* **Exercise material**:
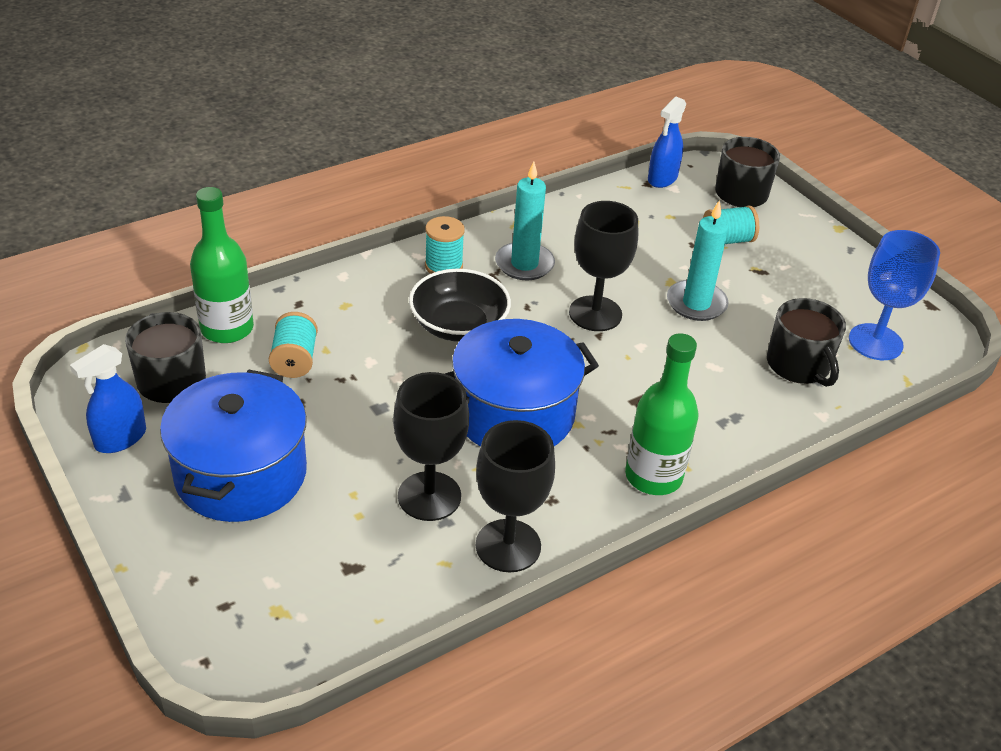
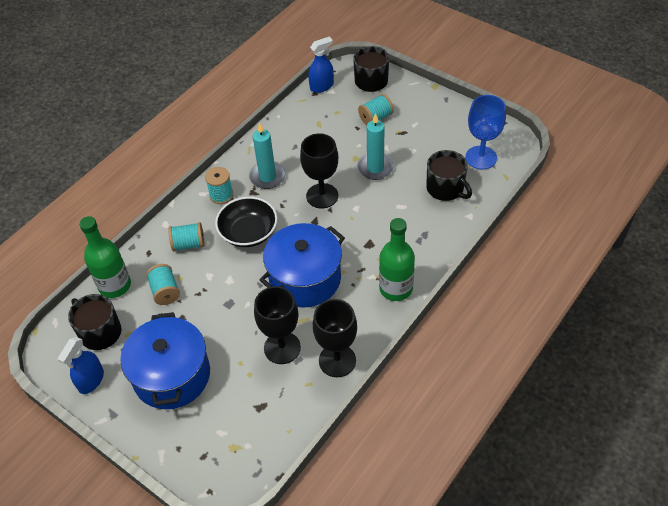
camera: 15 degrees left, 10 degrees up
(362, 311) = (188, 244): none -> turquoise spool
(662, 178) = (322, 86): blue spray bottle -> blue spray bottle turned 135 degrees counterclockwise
* * *
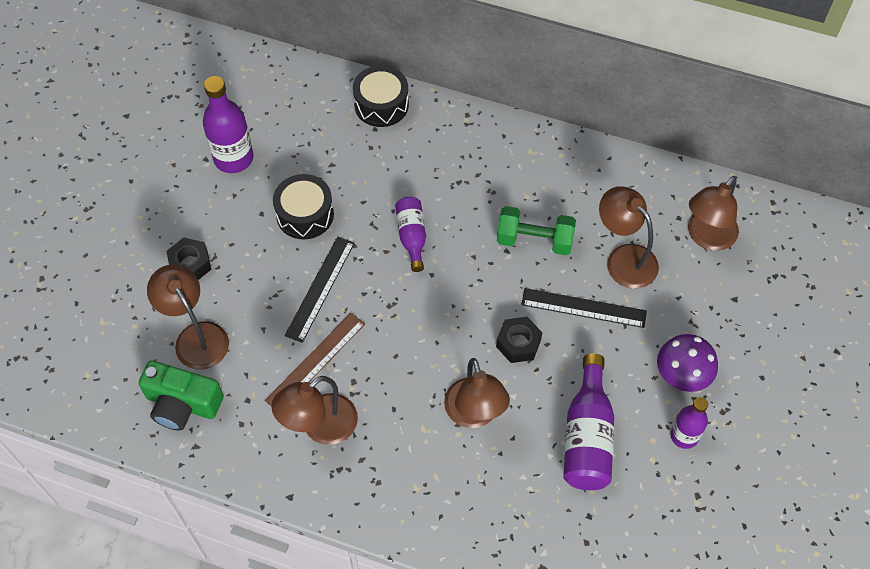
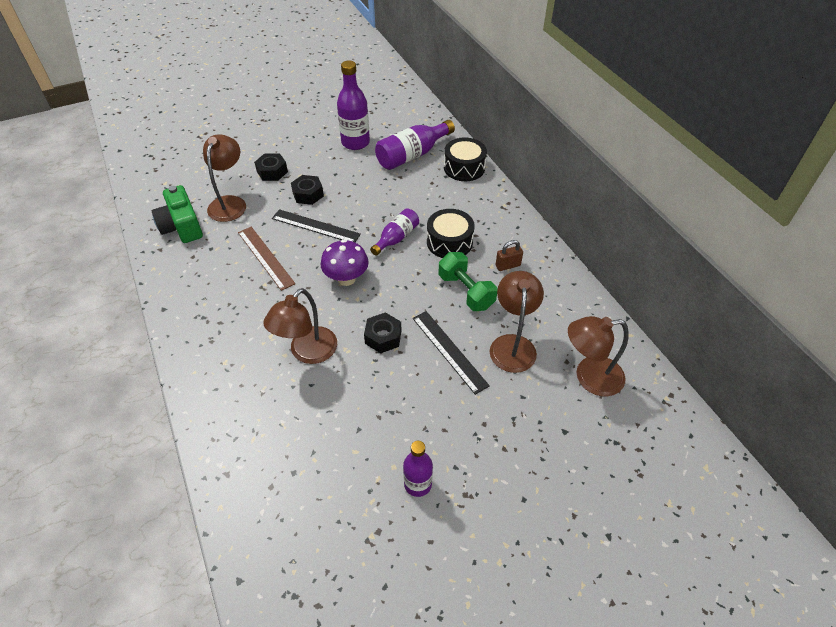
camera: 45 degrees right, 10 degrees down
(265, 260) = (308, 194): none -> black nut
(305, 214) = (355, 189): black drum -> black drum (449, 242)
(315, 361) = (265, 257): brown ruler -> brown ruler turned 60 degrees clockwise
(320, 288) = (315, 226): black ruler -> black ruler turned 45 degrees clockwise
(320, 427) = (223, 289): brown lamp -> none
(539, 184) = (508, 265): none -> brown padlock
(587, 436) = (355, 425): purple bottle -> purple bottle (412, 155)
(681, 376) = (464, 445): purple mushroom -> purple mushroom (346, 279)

* **Task**:
Look through the material above and pick out each line holding the word "purple".

* **Exercise response**:
(587, 436) = (355, 425): purple bottle -> purple bottle (412, 155)
(681, 376) = (464, 445): purple mushroom -> purple mushroom (346, 279)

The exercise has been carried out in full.